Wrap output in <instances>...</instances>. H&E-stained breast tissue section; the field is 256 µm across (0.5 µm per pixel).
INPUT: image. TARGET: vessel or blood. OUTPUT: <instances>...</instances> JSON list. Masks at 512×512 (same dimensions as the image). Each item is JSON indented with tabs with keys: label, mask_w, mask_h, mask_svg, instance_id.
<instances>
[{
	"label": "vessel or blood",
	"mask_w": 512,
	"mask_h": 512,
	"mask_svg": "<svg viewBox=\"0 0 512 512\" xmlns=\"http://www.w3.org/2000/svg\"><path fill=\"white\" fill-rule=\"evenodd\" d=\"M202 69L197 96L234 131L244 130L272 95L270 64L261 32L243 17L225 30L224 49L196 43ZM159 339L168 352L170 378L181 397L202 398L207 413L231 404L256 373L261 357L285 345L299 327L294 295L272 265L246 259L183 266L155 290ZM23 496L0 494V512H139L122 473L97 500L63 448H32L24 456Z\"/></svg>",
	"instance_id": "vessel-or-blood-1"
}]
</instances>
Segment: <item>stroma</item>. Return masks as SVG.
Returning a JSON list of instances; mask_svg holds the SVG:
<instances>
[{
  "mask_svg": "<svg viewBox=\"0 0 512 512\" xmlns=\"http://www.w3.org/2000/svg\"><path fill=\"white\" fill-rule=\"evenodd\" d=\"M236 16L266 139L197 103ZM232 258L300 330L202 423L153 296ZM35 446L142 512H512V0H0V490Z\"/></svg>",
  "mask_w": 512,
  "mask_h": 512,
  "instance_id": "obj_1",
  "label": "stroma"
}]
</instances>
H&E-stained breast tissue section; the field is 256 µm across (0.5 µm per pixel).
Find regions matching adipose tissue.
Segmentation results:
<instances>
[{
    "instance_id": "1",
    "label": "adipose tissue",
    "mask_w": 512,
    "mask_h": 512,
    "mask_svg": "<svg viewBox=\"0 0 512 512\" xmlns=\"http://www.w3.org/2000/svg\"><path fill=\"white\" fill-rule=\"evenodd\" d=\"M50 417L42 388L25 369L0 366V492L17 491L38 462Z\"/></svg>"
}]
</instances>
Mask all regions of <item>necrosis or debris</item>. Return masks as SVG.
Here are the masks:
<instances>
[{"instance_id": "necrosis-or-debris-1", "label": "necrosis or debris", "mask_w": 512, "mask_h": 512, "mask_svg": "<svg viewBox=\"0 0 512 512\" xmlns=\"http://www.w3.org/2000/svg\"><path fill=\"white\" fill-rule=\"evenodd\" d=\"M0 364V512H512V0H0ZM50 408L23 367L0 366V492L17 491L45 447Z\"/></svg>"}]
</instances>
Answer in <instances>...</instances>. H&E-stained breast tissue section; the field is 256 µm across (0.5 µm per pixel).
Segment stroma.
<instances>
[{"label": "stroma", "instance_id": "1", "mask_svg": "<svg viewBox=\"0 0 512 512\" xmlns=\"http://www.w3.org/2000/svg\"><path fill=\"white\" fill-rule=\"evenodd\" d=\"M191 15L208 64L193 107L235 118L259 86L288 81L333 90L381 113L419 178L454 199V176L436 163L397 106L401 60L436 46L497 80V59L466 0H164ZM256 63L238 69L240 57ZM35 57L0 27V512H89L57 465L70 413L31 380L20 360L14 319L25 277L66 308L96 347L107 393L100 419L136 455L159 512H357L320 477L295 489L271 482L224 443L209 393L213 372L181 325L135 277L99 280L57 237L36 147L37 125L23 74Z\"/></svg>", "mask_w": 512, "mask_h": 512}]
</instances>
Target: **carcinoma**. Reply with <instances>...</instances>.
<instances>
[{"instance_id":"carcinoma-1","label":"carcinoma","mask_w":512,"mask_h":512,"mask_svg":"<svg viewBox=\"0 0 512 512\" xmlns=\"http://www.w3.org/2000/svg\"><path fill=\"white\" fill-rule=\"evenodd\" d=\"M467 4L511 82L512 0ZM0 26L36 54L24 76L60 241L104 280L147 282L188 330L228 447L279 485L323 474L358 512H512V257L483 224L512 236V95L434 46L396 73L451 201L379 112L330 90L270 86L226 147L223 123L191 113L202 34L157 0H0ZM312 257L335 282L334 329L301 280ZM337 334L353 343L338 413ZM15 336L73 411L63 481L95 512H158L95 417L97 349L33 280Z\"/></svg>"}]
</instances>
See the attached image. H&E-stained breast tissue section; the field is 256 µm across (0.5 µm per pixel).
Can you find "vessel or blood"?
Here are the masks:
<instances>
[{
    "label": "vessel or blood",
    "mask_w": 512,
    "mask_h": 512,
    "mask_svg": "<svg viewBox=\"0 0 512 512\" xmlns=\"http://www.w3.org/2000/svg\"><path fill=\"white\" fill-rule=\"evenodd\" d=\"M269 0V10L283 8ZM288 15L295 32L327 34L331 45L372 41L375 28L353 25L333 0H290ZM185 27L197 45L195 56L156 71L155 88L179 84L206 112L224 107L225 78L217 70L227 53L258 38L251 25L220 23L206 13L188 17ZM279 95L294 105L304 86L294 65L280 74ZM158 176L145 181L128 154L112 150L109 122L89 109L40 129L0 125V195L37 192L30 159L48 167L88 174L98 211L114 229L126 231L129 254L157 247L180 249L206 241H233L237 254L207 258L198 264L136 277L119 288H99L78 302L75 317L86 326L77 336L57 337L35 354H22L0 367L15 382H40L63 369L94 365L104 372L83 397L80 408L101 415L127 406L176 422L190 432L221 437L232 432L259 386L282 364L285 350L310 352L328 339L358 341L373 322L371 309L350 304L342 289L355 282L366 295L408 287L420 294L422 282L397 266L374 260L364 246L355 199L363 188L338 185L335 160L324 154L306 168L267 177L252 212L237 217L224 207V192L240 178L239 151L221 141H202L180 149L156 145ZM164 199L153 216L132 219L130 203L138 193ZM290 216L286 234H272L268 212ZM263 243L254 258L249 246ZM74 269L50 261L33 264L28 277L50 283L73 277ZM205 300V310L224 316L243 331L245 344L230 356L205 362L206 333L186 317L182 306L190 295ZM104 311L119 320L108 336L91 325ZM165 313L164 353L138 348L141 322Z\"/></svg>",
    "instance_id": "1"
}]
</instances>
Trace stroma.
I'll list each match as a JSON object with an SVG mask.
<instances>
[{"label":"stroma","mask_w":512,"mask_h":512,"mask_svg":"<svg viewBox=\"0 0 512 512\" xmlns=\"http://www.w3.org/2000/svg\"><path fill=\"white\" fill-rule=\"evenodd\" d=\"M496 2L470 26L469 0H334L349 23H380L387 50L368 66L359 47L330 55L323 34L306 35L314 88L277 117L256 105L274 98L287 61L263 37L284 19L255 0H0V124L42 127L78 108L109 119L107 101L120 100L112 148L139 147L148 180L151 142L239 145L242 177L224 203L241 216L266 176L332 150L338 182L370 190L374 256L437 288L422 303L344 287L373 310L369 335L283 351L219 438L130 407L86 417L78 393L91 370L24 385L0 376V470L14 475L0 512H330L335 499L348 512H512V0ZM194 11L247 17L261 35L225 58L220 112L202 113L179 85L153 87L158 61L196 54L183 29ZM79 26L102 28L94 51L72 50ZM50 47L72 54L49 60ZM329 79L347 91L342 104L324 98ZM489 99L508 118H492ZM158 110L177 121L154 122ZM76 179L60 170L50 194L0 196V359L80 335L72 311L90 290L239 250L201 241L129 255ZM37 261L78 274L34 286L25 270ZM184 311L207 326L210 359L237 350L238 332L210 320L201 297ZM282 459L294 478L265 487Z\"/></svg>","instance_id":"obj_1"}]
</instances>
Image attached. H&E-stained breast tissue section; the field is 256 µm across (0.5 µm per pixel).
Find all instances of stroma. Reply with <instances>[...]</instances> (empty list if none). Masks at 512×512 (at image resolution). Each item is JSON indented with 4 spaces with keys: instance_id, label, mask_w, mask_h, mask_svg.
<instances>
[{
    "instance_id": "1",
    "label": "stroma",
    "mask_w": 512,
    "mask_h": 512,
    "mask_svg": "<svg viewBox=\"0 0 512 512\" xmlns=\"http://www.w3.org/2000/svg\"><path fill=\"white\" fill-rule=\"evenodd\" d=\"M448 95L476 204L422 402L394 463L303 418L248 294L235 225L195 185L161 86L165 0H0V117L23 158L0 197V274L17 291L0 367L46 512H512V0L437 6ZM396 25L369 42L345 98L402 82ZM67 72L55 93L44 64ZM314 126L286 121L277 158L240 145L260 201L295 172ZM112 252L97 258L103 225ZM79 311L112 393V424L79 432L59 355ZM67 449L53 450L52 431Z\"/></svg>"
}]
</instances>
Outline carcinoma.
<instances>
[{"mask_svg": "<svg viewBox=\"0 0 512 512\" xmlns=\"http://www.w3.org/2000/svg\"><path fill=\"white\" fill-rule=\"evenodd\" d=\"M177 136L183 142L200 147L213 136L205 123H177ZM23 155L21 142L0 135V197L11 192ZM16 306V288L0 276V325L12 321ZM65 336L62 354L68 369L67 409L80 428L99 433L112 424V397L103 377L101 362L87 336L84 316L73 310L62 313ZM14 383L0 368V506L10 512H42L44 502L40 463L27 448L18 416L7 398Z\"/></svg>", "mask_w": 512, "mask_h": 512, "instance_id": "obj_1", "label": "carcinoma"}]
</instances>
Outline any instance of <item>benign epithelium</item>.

**Stated exercise:**
Look above for every line with the word "across" and copy it.

**Exercise answer:**
Wrap output in <instances>...</instances>. H&E-stained breast tissue section; the field is 256 µm across (0.5 µm per pixel).
H&E-stained breast tissue section; the field is 256 µm across (0.5 µm per pixel).
Answer in <instances>...</instances>. H&E-stained breast tissue section; the field is 256 µm across (0.5 µm per pixel).
See the attached image. H&E-stained breast tissue section; the field is 256 µm across (0.5 µm per pixel).
Image attached. H&E-stained breast tissue section; the field is 256 µm across (0.5 µm per pixel).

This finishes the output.